# PROMPT:
Only the lines from the one bearing "turquoise bottle: 2 -> 3" through the end of the entries should be output, exactly as they stand, and pictures should be skipped.

# Records from a data source:
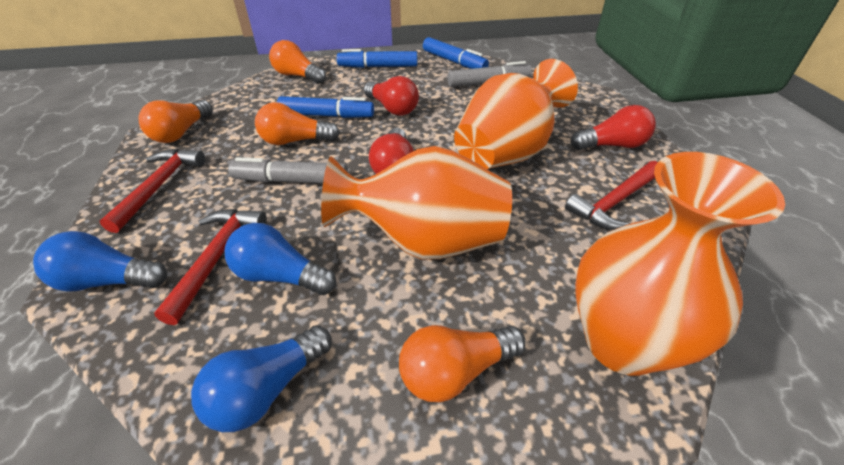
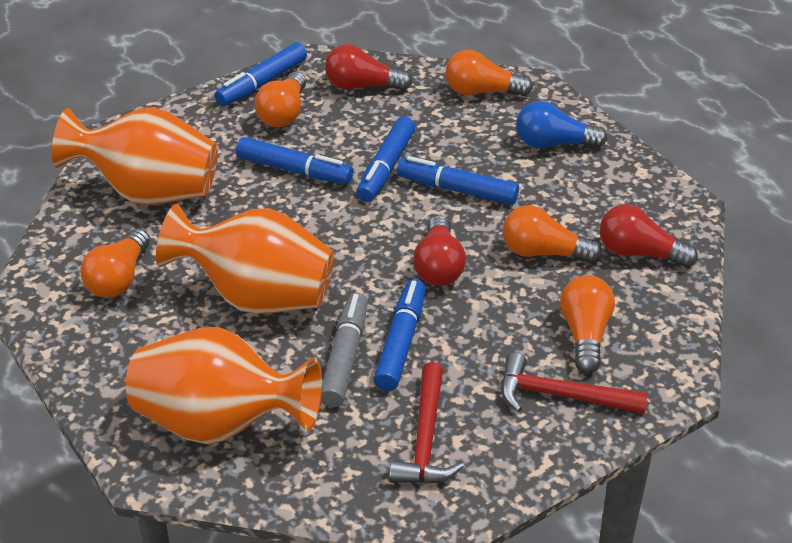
blue light bulb: 3 -> 1
blue marker: 3 -> 5
grey marker: 2 -> 1
orange light bulb: 4 -> 5
red hammer: 3 -> 2

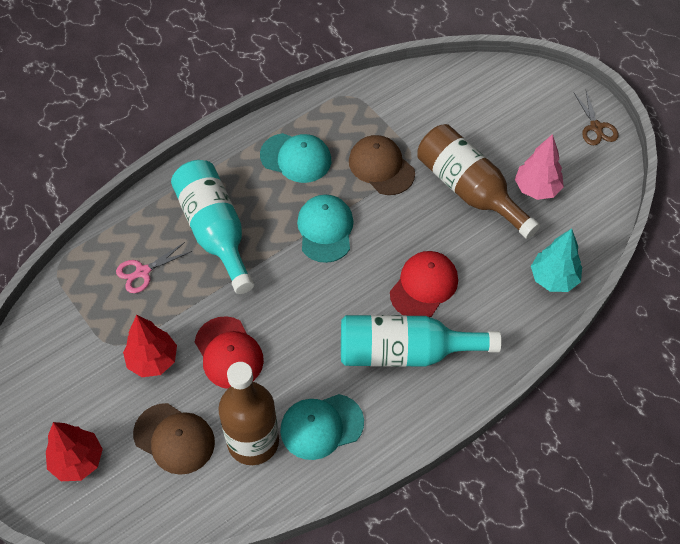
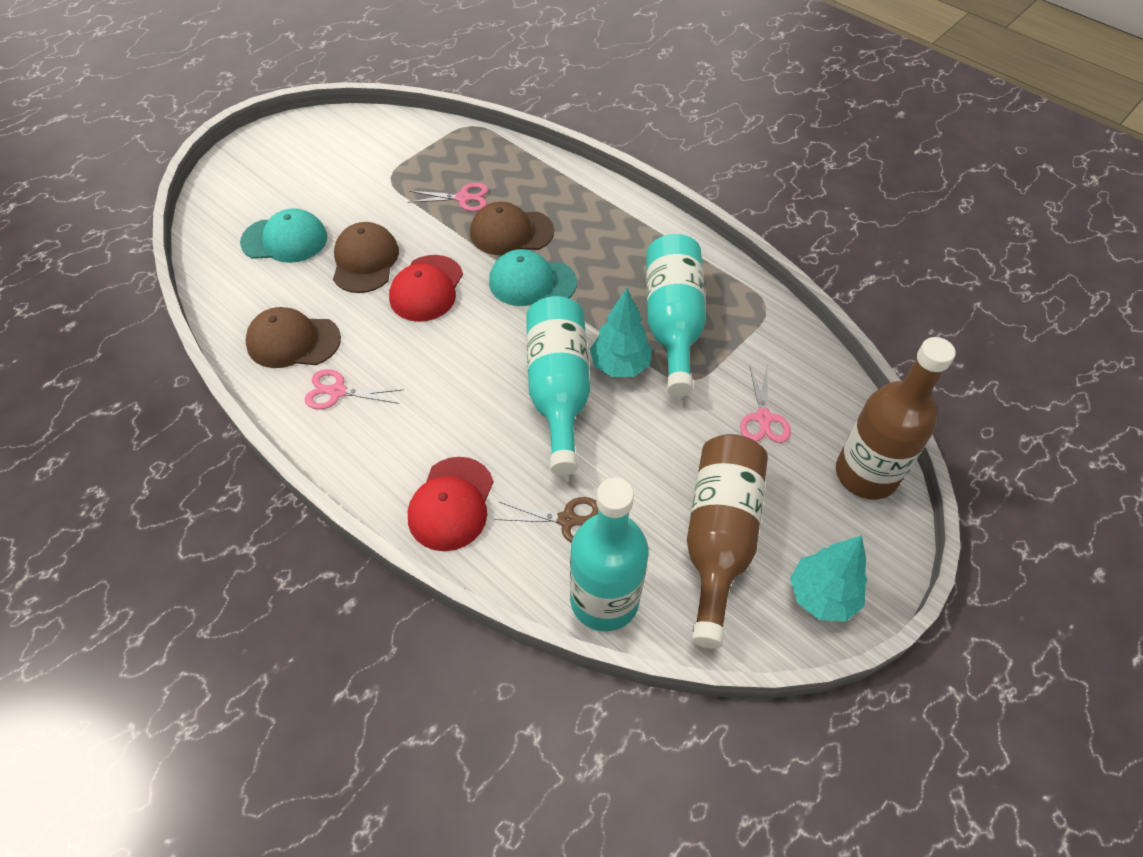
brown cap: 2 -> 3
pink scissors: 1 -> 3
pink tree: 1 -> 0
red tree: 2 -> 0
turquoise bottle: 2 -> 3
turquoise cap: 3 -> 2
turquoise tree: 1 -> 2

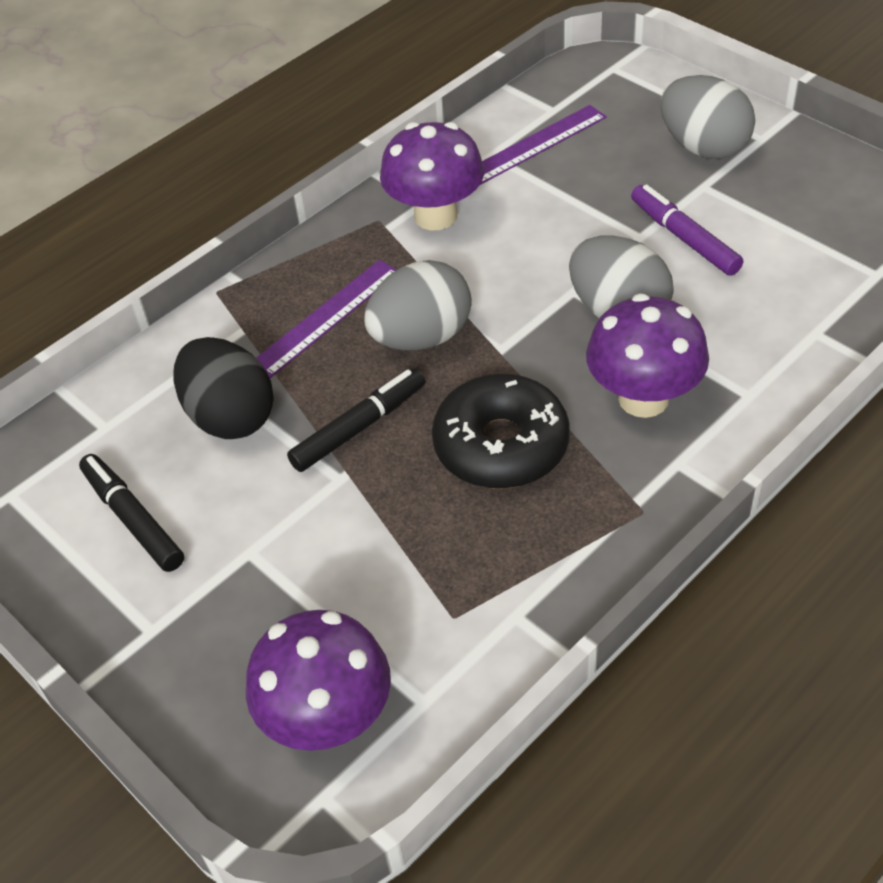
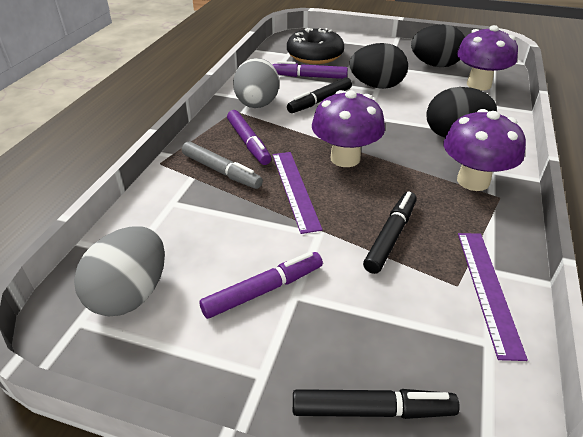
black egg: 1 -> 3
black marker: 2 -> 3
grey egg: 3 -> 2
grey marker: 0 -> 1
purple marker: 1 -> 3

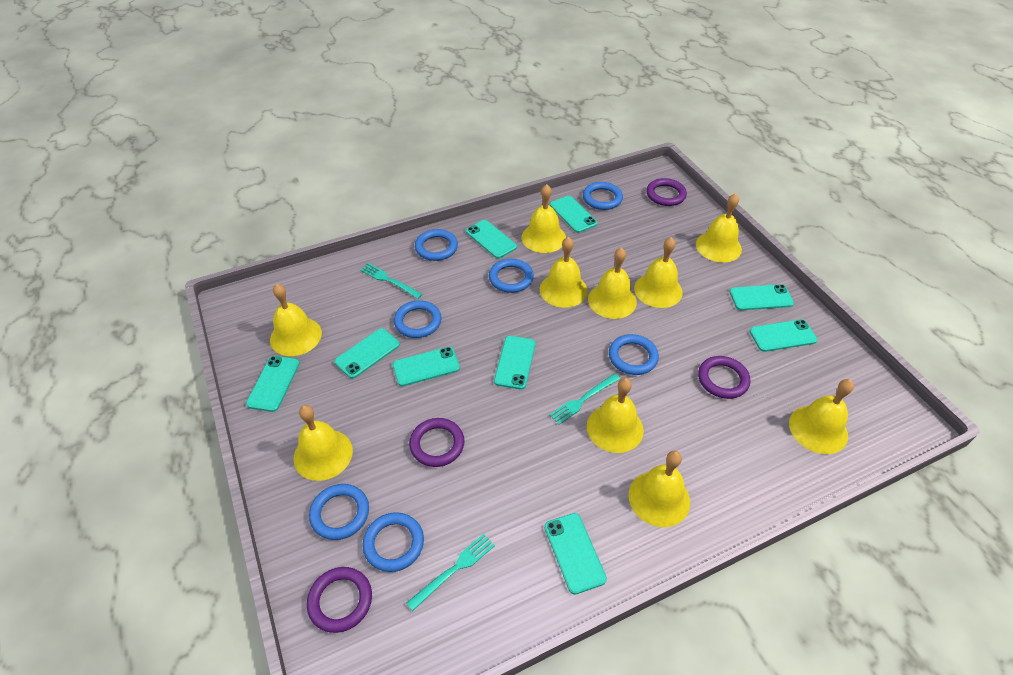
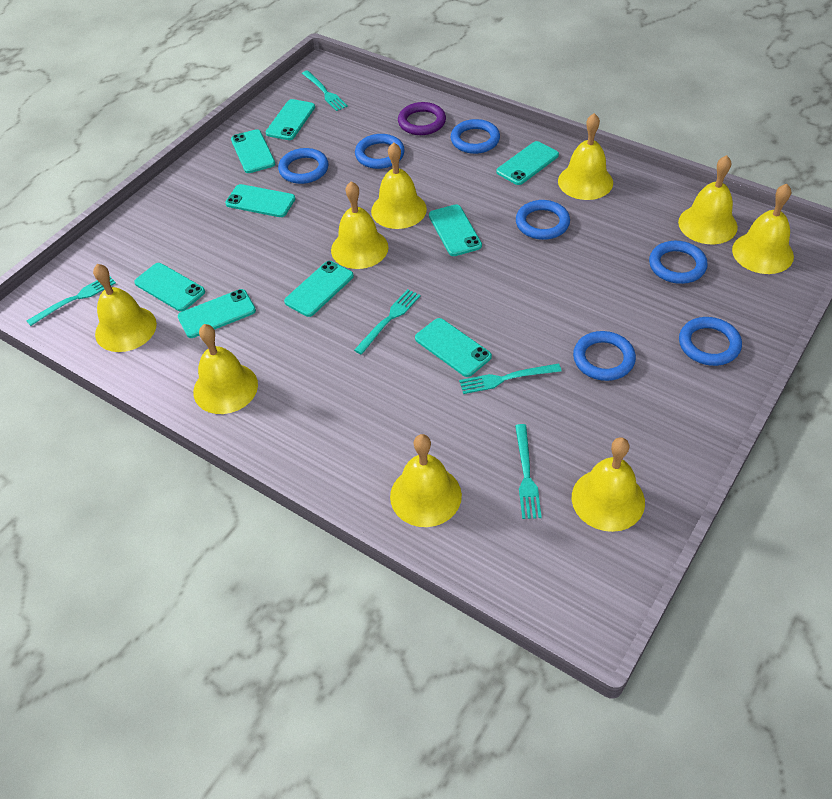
purple ring: 4 -> 1
turquoise fork: 3 -> 5
yellow bell: 10 -> 9

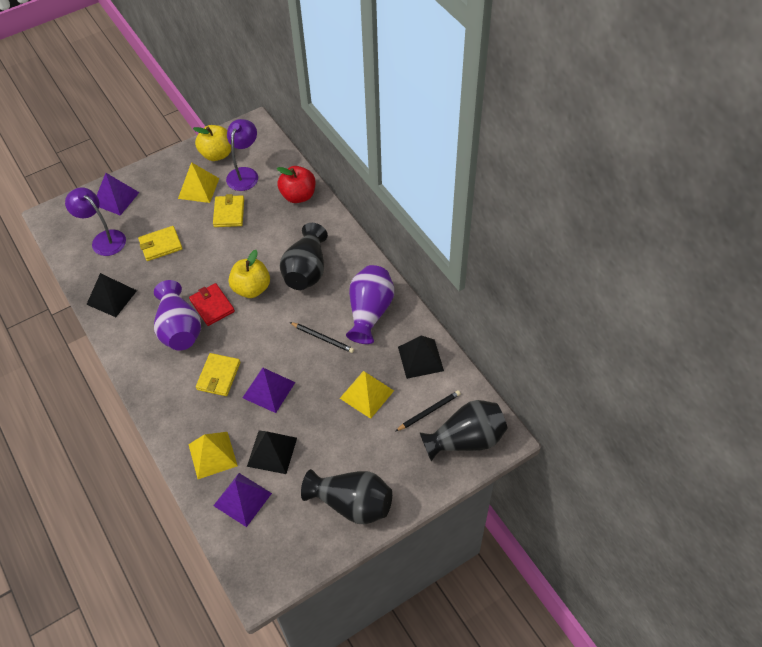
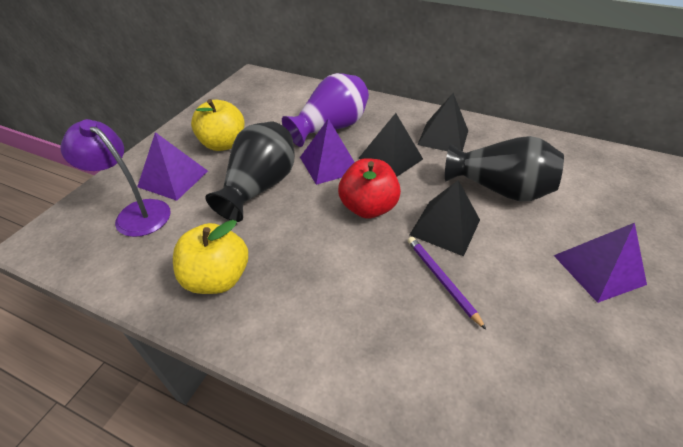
black pencil: 2 -> 0
black vase: 3 -> 2
purple lamp: 2 -> 1
purple pencil: 0 -> 1
purple vase: 2 -> 1
red wallet: 1 -> 0
yellow pyramid: 3 -> 0
yellow wallet: 3 -> 0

# RESULT OF THE TASK:
turquoise bottle: 2 -> 3
turquoise cap: 3 -> 2
turquoise tree: 1 -> 2

black egg: 1 -> 3
black marker: 2 -> 3
grey egg: 3 -> 2
grey marker: 0 -> 1
purple marker: 1 -> 3

purple ring: 4 -> 1
turquoise fork: 3 -> 5
yellow bell: 10 -> 9

black pencil: 2 -> 0
black vase: 3 -> 2
purple lamp: 2 -> 1
purple pencil: 0 -> 1
purple vase: 2 -> 1
red wallet: 1 -> 0
yellow pyramid: 3 -> 0
yellow wallet: 3 -> 0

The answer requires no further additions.